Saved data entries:
•••••

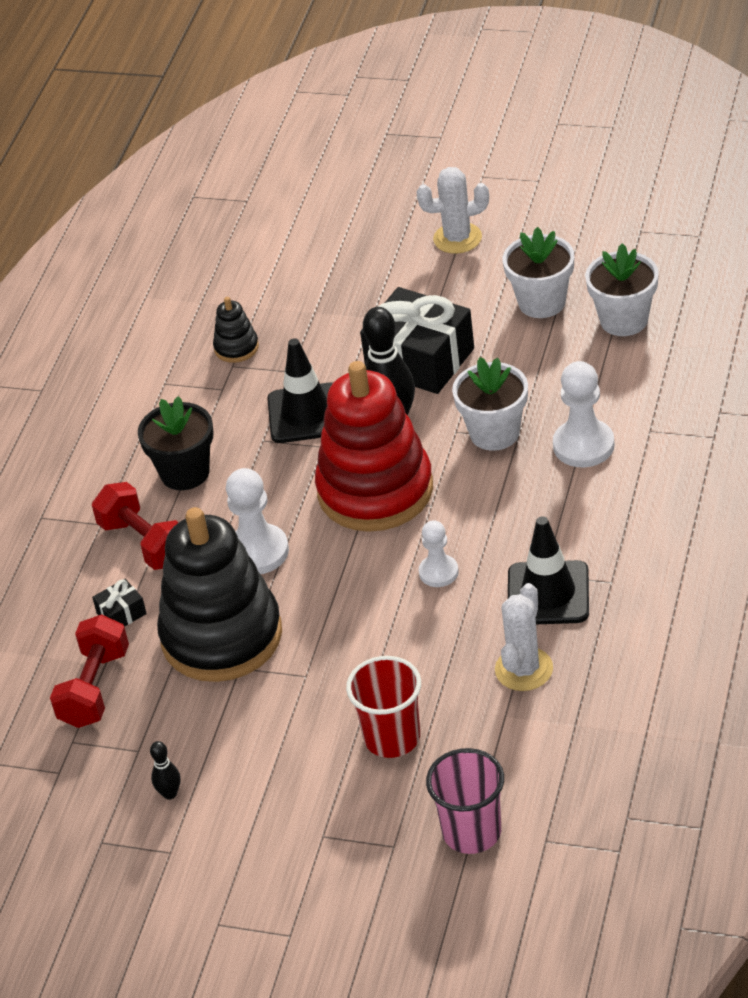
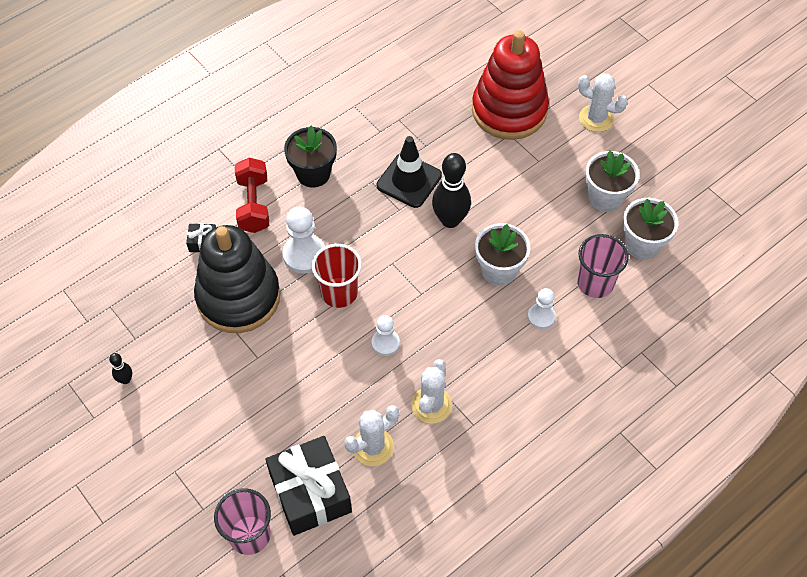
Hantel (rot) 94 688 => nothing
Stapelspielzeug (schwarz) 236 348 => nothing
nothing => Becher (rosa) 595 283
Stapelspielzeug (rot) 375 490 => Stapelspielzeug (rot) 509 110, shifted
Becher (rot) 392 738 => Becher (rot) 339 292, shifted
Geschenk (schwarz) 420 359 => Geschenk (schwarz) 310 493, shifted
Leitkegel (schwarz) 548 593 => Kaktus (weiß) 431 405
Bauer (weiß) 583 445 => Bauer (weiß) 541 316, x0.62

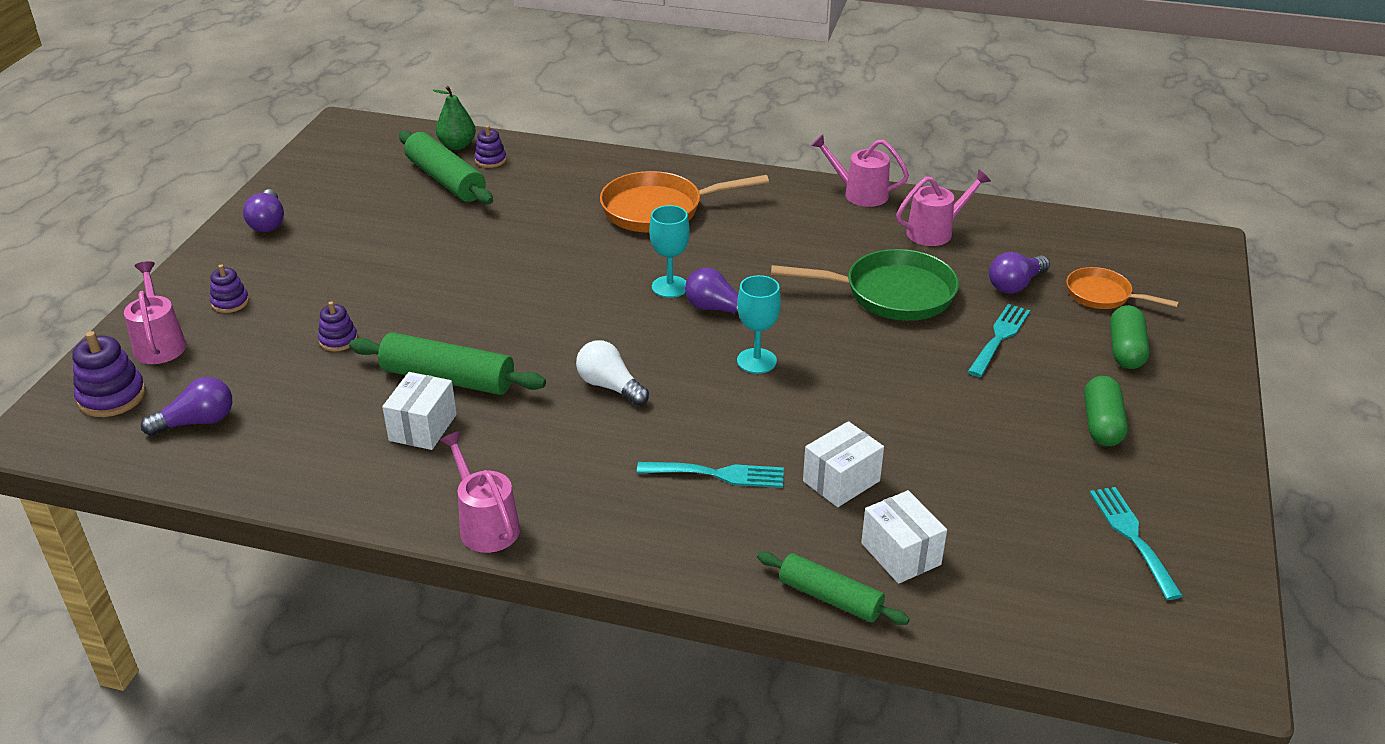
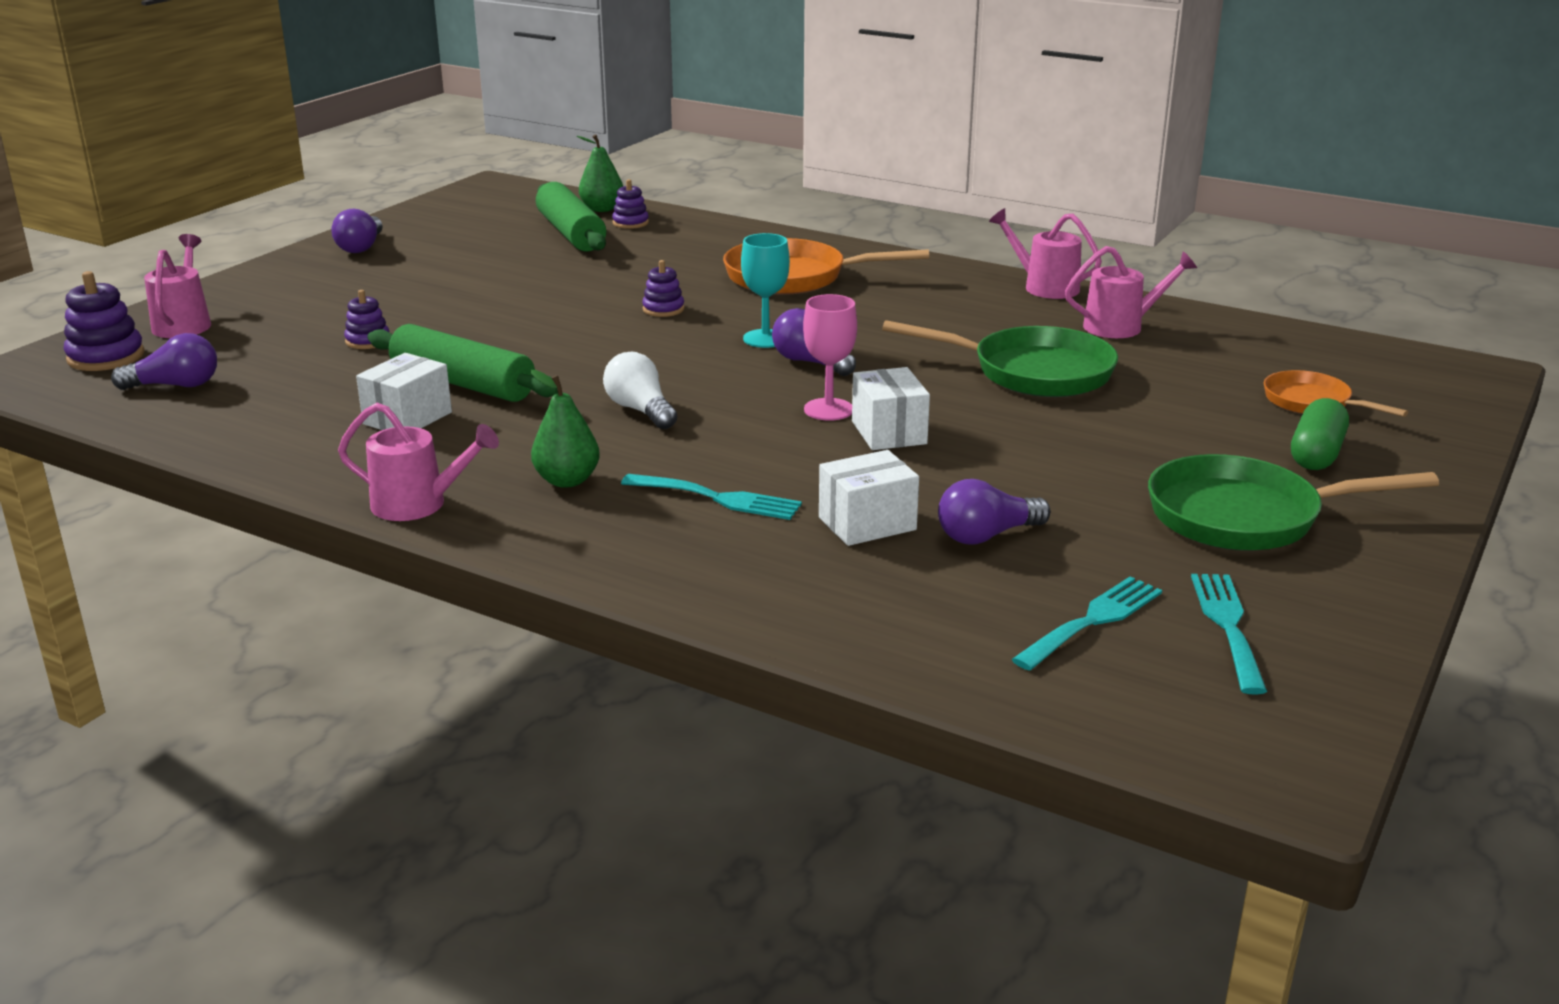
Nudelholz (grün) 830 598 => nothing
nothing => Birne (grün) 567 480
Stapelspielzeug (lila) 230 302 => Stapelspielzeug (lila) 663 309, shifted
Schachtel (weiß) 901 554 => Schachtel (weiß) 889 432, shifted
Gabel (türkis) 999 337 => Gabel (türkis) 1092 621, shifted
Glühbirne (lila) 1015 285 => Glühbirne (lila) 986 535, shifted
Kapsel (grün) 1102 424 => Pfanne (grün) 1244 516
Kelch (türkis) 756 361 => Kelch (rosa) 828 409
Gießkanne (rosa) 485 524 => Gießkanne (rosa) 419 504, 120 degrees clockwise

•••••

REQUIRED ACTION:
Your task is to return the entries above exactly, with no pictures.

REPLY TO THE TASK:
Hantel (rot) 94 688 => nothing
Stapelspielzeug (schwarz) 236 348 => nothing
nothing => Becher (rosa) 595 283
Stapelspielzeug (rot) 375 490 => Stapelspielzeug (rot) 509 110, shifted
Becher (rot) 392 738 => Becher (rot) 339 292, shifted
Geschenk (schwarz) 420 359 => Geschenk (schwarz) 310 493, shifted
Leitkegel (schwarz) 548 593 => Kaktus (weiß) 431 405
Bauer (weiß) 583 445 => Bauer (weiß) 541 316, x0.62

Nudelholz (grün) 830 598 => nothing
nothing => Birne (grün) 567 480
Stapelspielzeug (lila) 230 302 => Stapelspielzeug (lila) 663 309, shifted
Schachtel (weiß) 901 554 => Schachtel (weiß) 889 432, shifted
Gabel (türkis) 999 337 => Gabel (türkis) 1092 621, shifted
Glühbirne (lila) 1015 285 => Glühbirne (lila) 986 535, shifted
Kapsel (grün) 1102 424 => Pfanne (grün) 1244 516
Kelch (türkis) 756 361 => Kelch (rosa) 828 409
Gießkanne (rosa) 485 524 => Gießkanne (rosa) 419 504, 120 degrees clockwise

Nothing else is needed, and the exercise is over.